▶ **Work task**
Restate the entries word for word and skip every image.

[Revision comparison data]
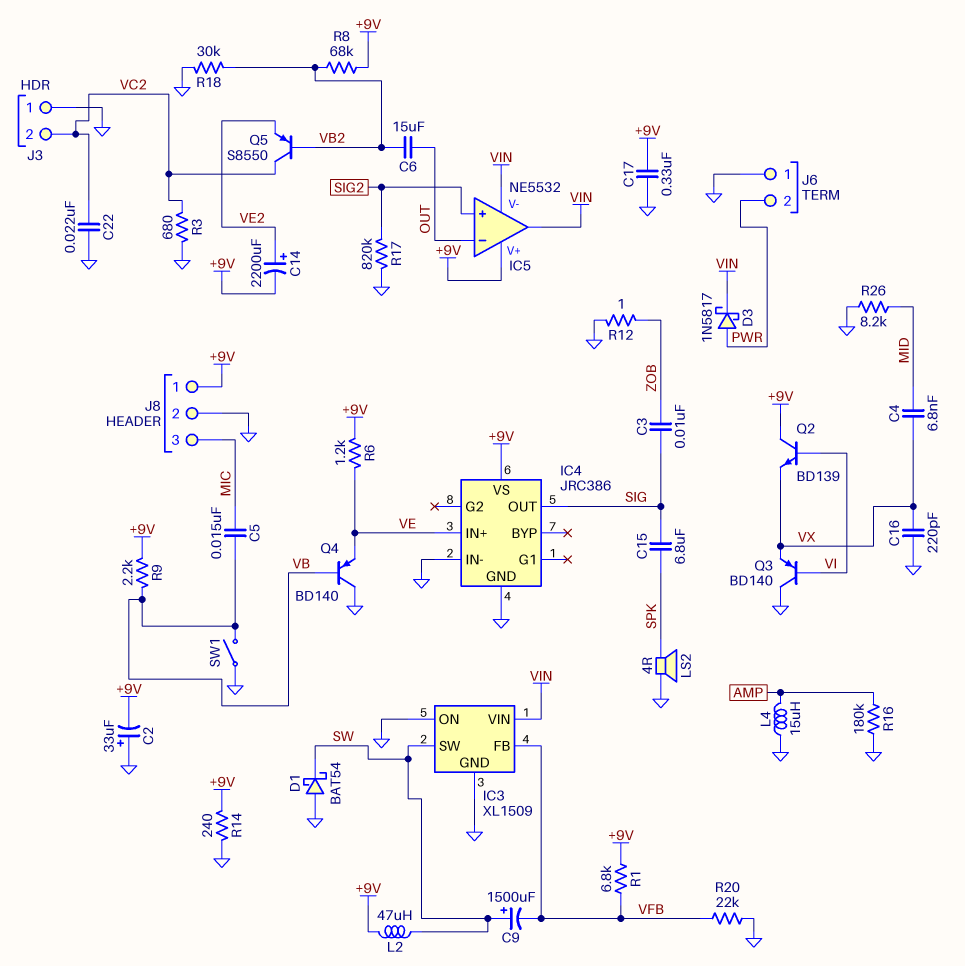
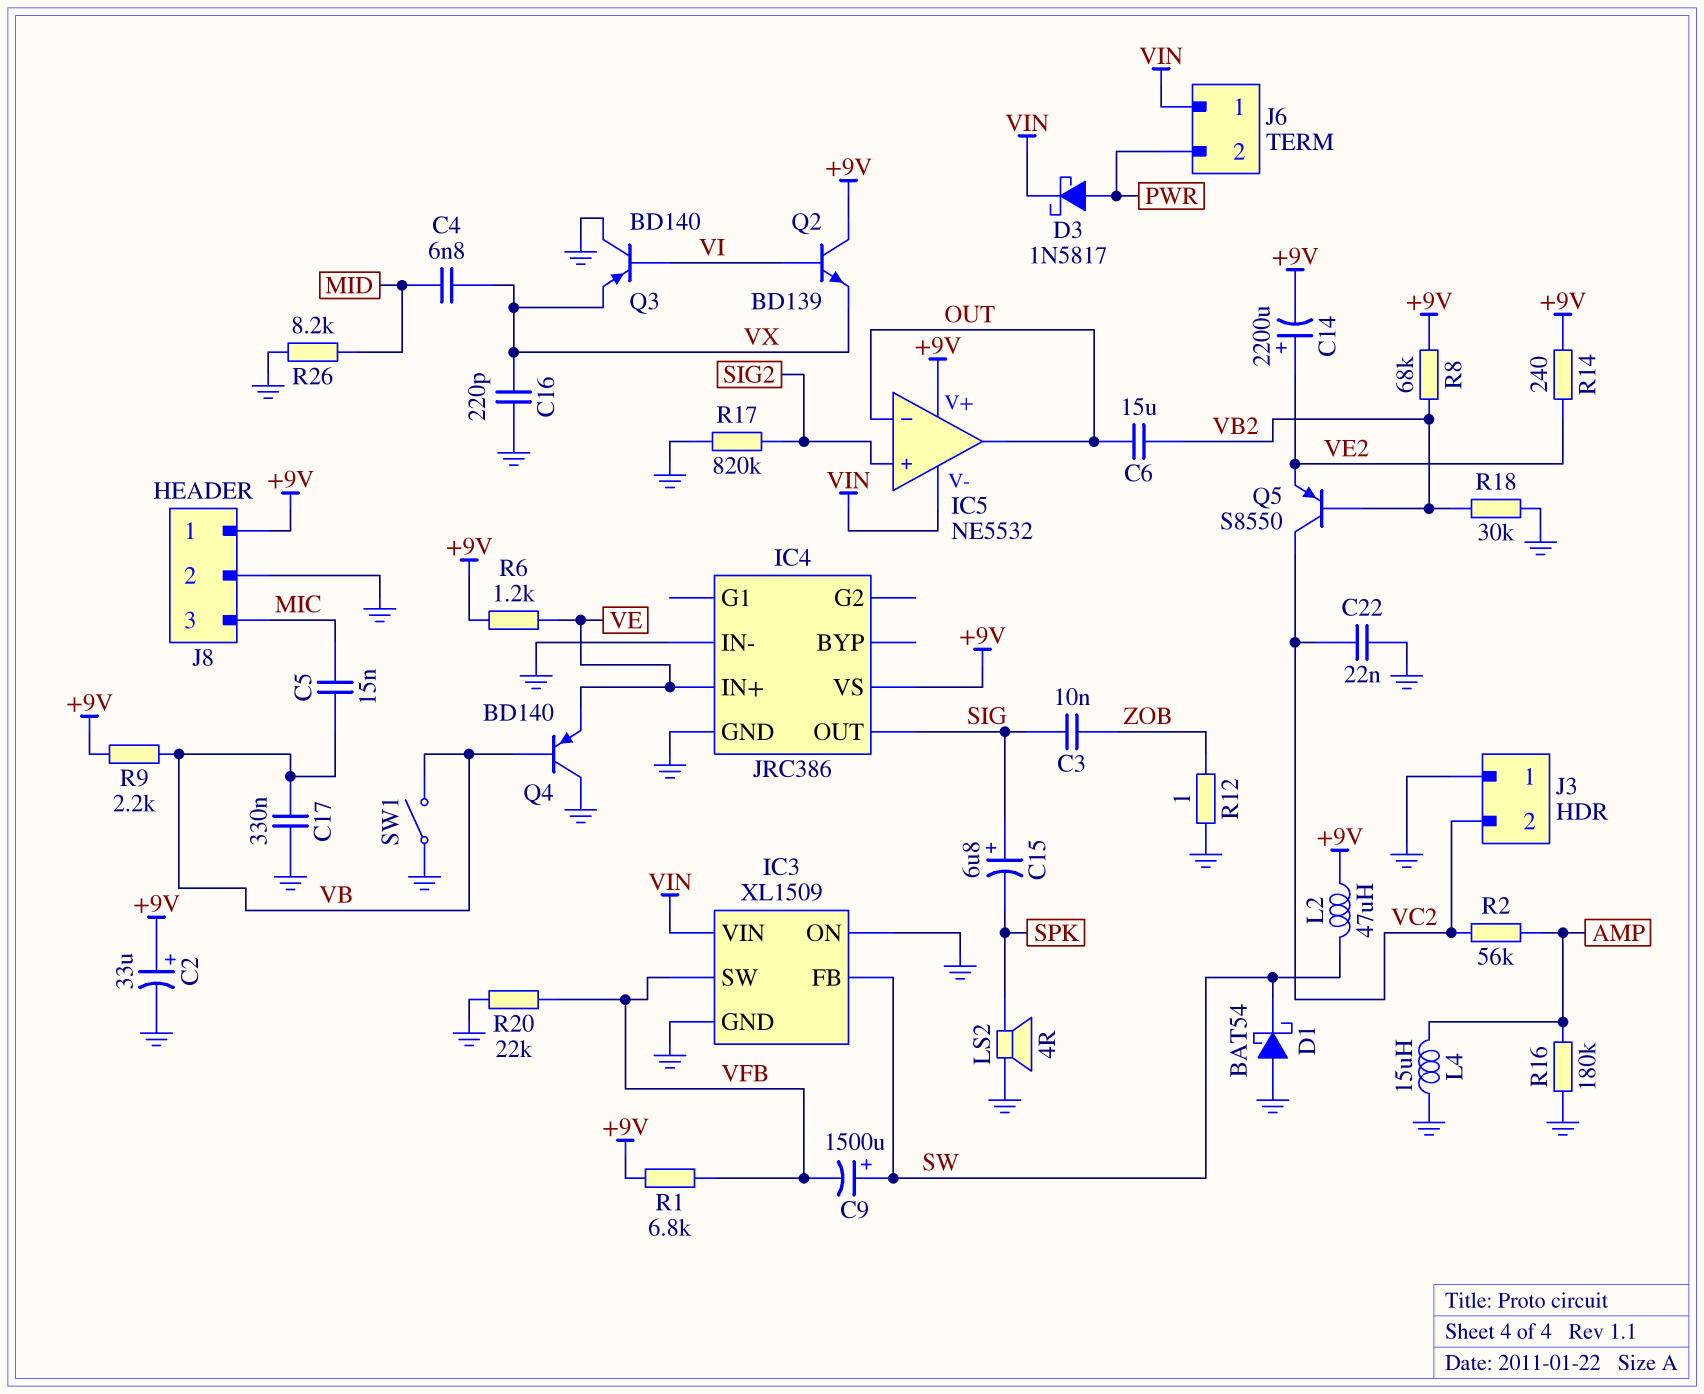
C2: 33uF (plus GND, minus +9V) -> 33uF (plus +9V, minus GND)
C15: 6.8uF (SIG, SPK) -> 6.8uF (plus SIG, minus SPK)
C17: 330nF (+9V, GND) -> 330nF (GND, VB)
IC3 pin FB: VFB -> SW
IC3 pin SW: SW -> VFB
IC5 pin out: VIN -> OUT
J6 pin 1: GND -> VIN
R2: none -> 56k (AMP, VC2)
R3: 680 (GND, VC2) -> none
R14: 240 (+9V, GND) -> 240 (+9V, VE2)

▶ **Response to this task**
C2: 33uF (plus GND, minus +9V) -> 33uF (plus +9V, minus GND)
C15: 6.8uF (SIG, SPK) -> 6.8uF (plus SIG, minus SPK)
C17: 330nF (+9V, GND) -> 330nF (GND, VB)
IC3 pin FB: VFB -> SW
IC3 pin SW: SW -> VFB
IC5 pin out: VIN -> OUT
J6 pin 1: GND -> VIN
R2: none -> 56k (AMP, VC2)
R3: 680 (GND, VC2) -> none
R14: 240 (+9V, GND) -> 240 (+9V, VE2)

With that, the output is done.